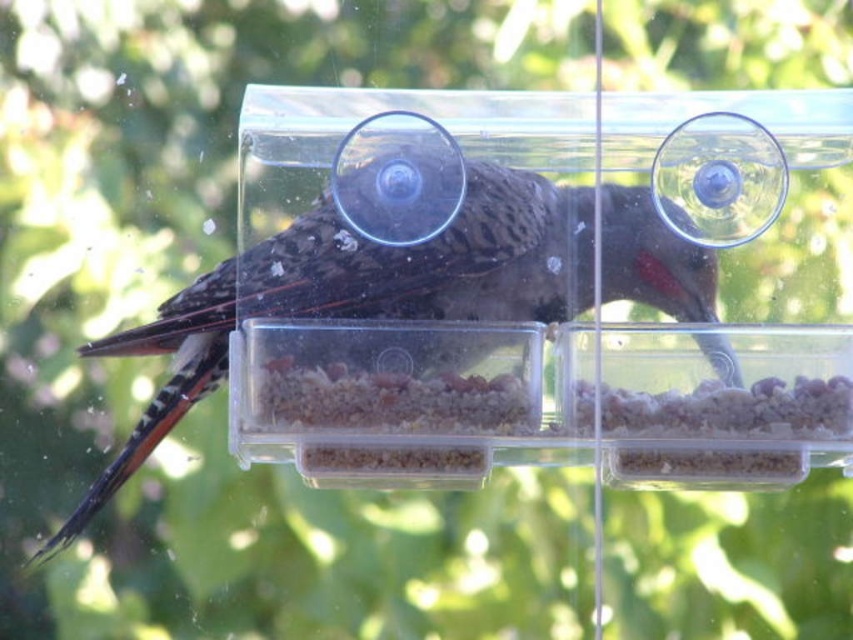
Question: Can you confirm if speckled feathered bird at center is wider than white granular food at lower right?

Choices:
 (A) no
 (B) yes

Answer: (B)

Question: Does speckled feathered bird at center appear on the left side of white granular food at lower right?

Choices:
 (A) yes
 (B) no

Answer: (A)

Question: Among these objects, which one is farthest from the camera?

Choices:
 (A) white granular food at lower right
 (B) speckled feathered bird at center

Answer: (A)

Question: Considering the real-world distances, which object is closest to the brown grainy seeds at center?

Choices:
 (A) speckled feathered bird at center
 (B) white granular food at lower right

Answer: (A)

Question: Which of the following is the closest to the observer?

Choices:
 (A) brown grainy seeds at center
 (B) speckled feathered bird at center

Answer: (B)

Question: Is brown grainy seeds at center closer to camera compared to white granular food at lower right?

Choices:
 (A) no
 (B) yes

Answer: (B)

::::

** AIM **
Copy out every line of the data above that contains the word "seeds".

** WRITTEN SOLUTION **
Question: Considering the real-world distances, which object is closest to the brown grainy seeds at center?
 (A) brown grainy seeds at center
Question: Is brown grainy seeds at center closer to camera compared to white granular food at lower right?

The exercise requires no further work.